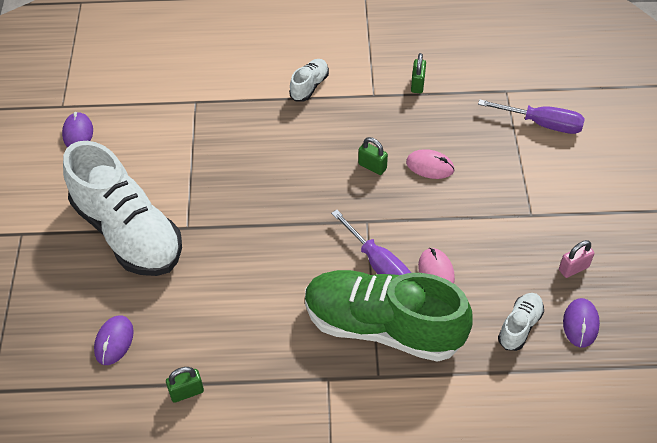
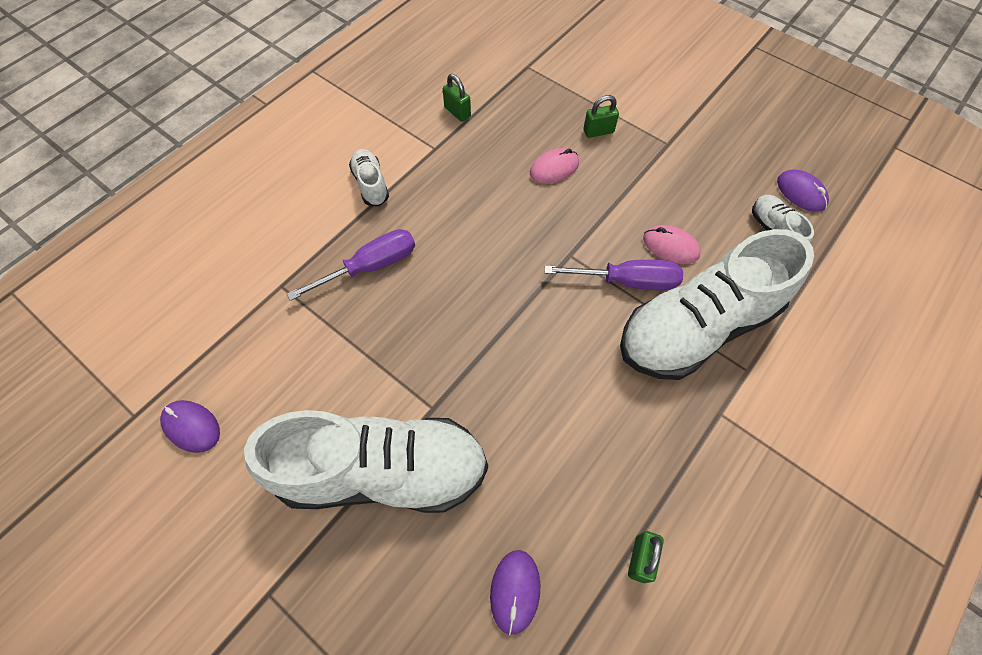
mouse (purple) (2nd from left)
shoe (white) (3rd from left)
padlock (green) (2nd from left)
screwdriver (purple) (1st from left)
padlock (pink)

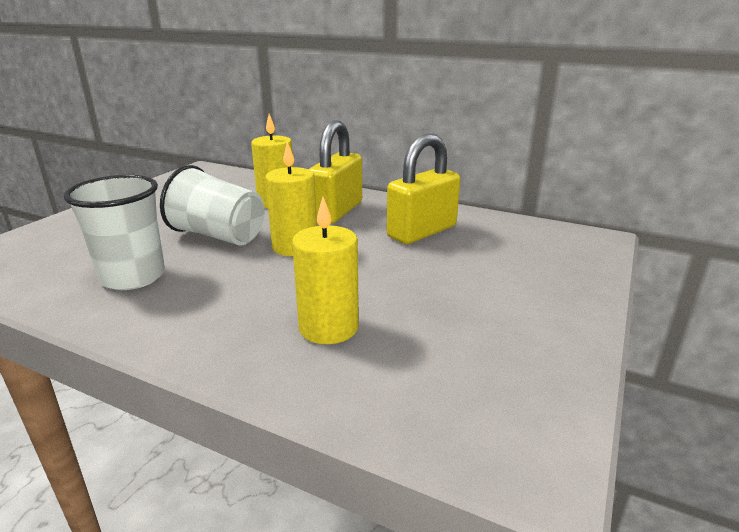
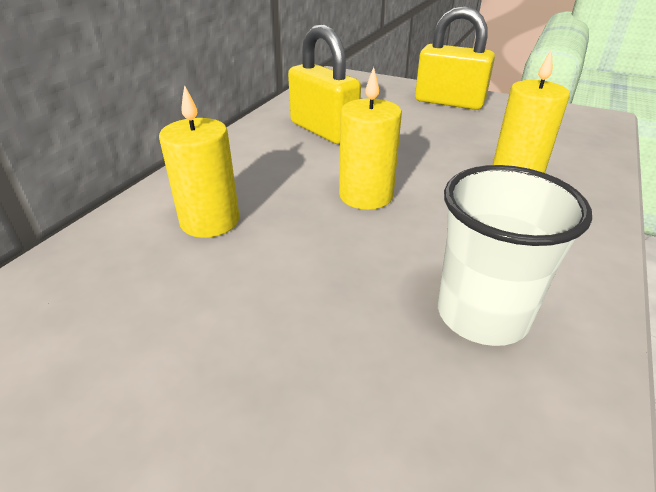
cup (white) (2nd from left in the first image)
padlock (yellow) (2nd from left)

▬▬▬

*Instructions to follow*
Start with the line that holds "screwdriver (purple) (1st from left)" and retype each line through the last one in the data, exactly and without pictures.

*Result*
screwdriver (purple) (1st from left)
padlock (pink)

cup (white) (2nd from left in the first image)
padlock (yellow) (2nd from left)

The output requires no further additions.